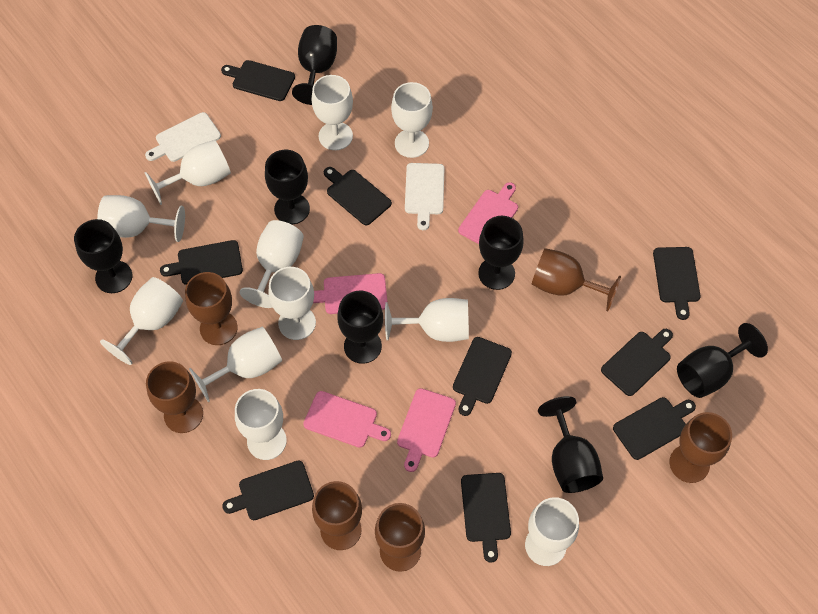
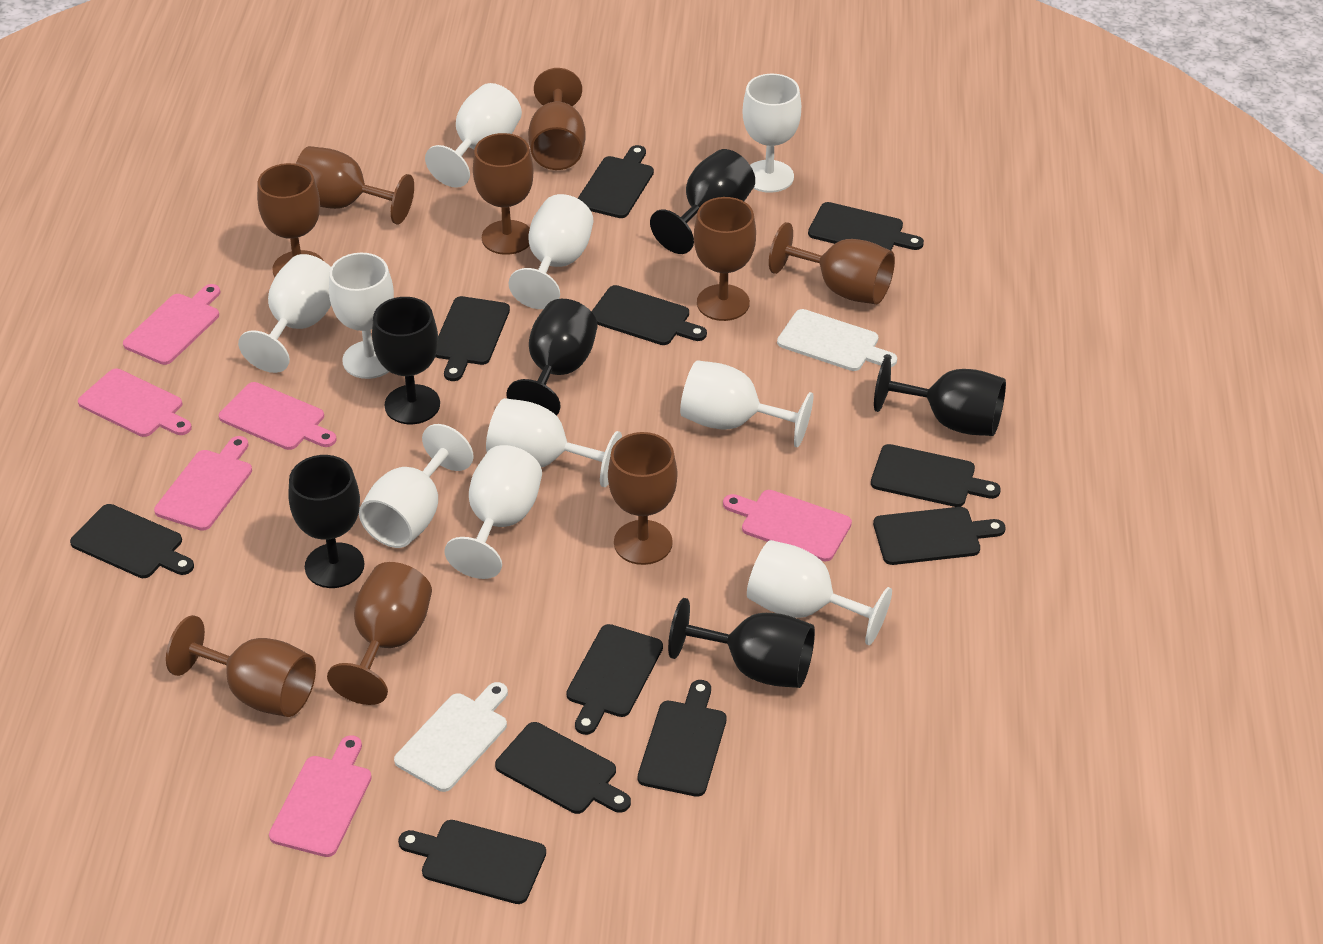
black cutting board: [160,240,243,285] [221,60,295,101] [222,460,314,520] [324,167,392,225] [453,337,512,416] [461,473,511,563] [601,329,673,396] [613,397,696,460] [653,247,701,320] = 9 -> [70,504,194,578] [398,820,546,904] [435,296,510,381] [495,722,631,814] [566,624,663,735] [577,145,654,218] [591,285,707,345] [638,680,727,797] [808,202,924,251] [871,444,1001,507] [873,507,1005,565] = 11
black goblet: [74,219,132,293] [265,150,310,224] [292,25,337,105] [337,291,383,364] [478,216,524,290] [538,396,603,493] [677,323,768,398] = 7 -> [288,455,364,588] [372,297,440,424] [506,299,597,416] [650,149,755,254] [668,598,815,688] [874,357,1006,436] = 6
brown goblet: [146,361,203,433] [185,272,238,345] [312,481,362,550] [375,503,425,572] [531,248,621,311] [670,412,732,483] = 6 -> [166,615,316,717] [257,163,324,277] [296,146,414,224] [327,562,432,705] [473,133,534,255] [528,68,586,170] [608,432,677,565] [694,197,756,321] [769,222,895,304] = 9
pink cutting board: [303,391,391,448] [313,273,387,314] [397,388,456,472] [458,182,518,244] = 4 -> [78,369,192,437] [123,284,220,365] [154,436,252,531] [219,382,336,450] [269,735,372,857] [723,490,852,561] = 6
white goblet: [97,195,185,242] [100,277,183,365] [145,140,231,205] [189,326,282,403] [235,389,287,460] [239,220,304,308] [268,267,316,340] [312,75,353,150] [385,298,469,342] [391,82,433,158] [525,497,579,566] = 11 -> [238,254,331,373] [329,253,394,379] [359,424,474,548] [425,83,522,188] [444,445,542,579] [486,398,622,487] [509,194,593,309] [680,360,813,448] [742,74,801,193] [747,540,892,645] = 10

What needs to be done:
Copy all the entries word for word. Omit any pictures.

Task answer:
black cutting board: [160,240,243,285] [221,60,295,101] [222,460,314,520] [324,167,392,225] [453,337,512,416] [461,473,511,563] [601,329,673,396] [613,397,696,460] [653,247,701,320] = 9 -> [70,504,194,578] [398,820,546,904] [435,296,510,381] [495,722,631,814] [566,624,663,735] [577,145,654,218] [591,285,707,345] [638,680,727,797] [808,202,924,251] [871,444,1001,507] [873,507,1005,565] = 11
black goblet: [74,219,132,293] [265,150,310,224] [292,25,337,105] [337,291,383,364] [478,216,524,290] [538,396,603,493] [677,323,768,398] = 7 -> [288,455,364,588] [372,297,440,424] [506,299,597,416] [650,149,755,254] [668,598,815,688] [874,357,1006,436] = 6
brown goblet: [146,361,203,433] [185,272,238,345] [312,481,362,550] [375,503,425,572] [531,248,621,311] [670,412,732,483] = 6 -> [166,615,316,717] [257,163,324,277] [296,146,414,224] [327,562,432,705] [473,133,534,255] [528,68,586,170] [608,432,677,565] [694,197,756,321] [769,222,895,304] = 9
pink cutting board: [303,391,391,448] [313,273,387,314] [397,388,456,472] [458,182,518,244] = 4 -> [78,369,192,437] [123,284,220,365] [154,436,252,531] [219,382,336,450] [269,735,372,857] [723,490,852,561] = 6
white goblet: [97,195,185,242] [100,277,183,365] [145,140,231,205] [189,326,282,403] [235,389,287,460] [239,220,304,308] [268,267,316,340] [312,75,353,150] [385,298,469,342] [391,82,433,158] [525,497,579,566] = 11 -> [238,254,331,373] [329,253,394,379] [359,424,474,548] [425,83,522,188] [444,445,542,579] [486,398,622,487] [509,194,593,309] [680,360,813,448] [742,74,801,193] [747,540,892,645] = 10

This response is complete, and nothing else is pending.